### Exercise objective
Could you set down exactly the lines in the records below between the line holding "none -> red brick A2:B7 level 1" and the line holding "grey plate H3:H4", inclusive?

(Data for this exercise begins)

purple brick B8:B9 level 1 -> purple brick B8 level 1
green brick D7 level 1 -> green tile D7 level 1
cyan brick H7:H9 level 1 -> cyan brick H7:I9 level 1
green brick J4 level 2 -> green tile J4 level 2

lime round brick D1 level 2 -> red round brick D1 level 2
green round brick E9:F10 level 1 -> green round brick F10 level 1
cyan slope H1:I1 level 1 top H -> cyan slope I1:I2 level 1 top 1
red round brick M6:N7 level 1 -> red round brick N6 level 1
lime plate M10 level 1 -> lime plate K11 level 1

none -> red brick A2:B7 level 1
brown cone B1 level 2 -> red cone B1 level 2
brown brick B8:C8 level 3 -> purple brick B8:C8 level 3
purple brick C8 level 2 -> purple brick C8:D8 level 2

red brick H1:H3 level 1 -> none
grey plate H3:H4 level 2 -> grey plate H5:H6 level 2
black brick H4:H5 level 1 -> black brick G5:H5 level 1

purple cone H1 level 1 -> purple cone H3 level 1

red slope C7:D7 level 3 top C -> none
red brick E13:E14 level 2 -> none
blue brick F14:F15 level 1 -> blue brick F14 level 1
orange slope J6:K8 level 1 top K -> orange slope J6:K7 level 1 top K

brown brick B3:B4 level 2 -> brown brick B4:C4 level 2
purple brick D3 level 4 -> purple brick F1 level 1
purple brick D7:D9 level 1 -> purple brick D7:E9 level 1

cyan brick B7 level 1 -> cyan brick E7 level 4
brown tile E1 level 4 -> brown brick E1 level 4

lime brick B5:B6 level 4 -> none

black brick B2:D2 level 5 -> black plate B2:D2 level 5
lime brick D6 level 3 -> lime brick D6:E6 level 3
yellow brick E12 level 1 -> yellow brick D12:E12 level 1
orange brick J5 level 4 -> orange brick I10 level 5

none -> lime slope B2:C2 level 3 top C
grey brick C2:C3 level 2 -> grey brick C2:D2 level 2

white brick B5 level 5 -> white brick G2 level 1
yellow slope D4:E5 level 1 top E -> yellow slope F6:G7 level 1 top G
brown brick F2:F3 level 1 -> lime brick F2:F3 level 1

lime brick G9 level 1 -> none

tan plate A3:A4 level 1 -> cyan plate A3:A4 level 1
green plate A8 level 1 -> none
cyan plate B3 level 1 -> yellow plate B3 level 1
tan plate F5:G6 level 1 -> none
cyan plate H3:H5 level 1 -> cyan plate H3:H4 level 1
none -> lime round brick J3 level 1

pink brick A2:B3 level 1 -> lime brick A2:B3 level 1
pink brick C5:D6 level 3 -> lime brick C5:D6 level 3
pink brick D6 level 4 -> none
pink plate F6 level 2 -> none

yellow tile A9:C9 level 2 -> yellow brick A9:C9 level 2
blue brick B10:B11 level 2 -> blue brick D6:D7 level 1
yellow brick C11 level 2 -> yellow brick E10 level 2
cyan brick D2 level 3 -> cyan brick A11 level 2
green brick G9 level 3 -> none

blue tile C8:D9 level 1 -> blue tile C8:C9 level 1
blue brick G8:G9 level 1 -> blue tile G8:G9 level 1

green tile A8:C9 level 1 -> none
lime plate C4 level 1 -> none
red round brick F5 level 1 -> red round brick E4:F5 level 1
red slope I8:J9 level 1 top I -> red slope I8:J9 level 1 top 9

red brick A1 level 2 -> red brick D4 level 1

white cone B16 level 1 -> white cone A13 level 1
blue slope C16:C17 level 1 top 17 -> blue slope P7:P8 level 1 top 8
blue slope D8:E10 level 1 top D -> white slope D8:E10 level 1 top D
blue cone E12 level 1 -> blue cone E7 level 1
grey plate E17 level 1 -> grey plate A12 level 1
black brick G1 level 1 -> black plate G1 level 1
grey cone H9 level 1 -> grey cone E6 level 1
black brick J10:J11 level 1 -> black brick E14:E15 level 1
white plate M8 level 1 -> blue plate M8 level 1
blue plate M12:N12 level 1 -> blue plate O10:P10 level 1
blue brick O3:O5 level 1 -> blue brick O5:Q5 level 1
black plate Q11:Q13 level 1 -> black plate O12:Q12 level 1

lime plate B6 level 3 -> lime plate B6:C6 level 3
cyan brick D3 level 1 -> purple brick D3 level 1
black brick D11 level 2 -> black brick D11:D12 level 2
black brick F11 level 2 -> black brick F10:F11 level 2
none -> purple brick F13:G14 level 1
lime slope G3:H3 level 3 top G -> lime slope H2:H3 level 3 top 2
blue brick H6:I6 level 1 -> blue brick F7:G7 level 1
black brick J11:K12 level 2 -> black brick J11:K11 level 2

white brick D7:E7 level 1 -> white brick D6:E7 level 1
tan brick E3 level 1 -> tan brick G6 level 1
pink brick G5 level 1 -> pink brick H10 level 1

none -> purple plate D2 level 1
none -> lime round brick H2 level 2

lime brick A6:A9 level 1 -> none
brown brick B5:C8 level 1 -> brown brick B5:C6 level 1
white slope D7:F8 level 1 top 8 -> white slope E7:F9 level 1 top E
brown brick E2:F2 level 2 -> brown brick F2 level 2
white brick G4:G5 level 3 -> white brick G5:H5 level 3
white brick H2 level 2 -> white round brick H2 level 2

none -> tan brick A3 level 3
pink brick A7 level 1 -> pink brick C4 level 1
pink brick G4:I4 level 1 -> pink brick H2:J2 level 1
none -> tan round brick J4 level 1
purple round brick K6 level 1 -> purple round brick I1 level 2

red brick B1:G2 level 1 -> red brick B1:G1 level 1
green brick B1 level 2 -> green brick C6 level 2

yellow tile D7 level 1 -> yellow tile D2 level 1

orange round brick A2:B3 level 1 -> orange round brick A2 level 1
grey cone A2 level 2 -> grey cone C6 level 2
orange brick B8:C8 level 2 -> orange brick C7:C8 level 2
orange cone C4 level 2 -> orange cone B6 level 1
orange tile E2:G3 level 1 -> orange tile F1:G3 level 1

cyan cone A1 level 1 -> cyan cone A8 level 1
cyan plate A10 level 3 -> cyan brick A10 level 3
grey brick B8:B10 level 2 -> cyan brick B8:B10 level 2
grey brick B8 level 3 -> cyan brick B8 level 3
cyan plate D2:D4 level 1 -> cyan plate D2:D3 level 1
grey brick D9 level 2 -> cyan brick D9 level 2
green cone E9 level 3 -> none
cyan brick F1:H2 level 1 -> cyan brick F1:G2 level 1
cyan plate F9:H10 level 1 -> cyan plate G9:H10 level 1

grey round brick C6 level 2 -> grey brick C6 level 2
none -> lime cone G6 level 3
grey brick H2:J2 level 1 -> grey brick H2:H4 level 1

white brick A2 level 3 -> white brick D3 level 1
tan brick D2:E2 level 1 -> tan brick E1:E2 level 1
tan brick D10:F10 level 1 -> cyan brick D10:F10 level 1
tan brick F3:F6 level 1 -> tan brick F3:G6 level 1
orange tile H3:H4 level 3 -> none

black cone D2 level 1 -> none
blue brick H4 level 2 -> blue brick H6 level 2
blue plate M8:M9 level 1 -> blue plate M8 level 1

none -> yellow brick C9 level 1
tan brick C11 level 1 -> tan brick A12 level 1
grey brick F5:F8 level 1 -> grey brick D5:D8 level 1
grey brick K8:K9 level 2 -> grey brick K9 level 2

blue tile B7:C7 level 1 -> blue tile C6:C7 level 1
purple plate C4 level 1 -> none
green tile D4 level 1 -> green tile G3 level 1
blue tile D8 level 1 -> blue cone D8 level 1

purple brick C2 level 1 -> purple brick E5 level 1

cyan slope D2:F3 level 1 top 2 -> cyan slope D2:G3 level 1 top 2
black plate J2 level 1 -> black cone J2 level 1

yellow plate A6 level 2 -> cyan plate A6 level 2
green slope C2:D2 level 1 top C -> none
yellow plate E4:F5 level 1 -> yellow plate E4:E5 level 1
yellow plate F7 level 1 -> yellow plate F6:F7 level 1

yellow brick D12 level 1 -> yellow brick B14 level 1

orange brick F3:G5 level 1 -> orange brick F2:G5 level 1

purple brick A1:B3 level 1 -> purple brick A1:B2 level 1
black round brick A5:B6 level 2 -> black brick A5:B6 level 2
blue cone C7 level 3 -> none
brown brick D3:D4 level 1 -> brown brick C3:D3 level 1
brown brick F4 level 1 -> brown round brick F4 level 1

(Data for this exercise ends)

### Answer space
none -> red brick A2:B7 level 1
brown cone B1 level 2 -> red cone B1 level 2
brown brick B8:C8 level 3 -> purple brick B8:C8 level 3
purple brick C8 level 2 -> purple brick C8:D8 level 2

red brick H1:H3 level 1 -> none
grey plate H3:H4 level 2 -> grey plate H5:H6 level 2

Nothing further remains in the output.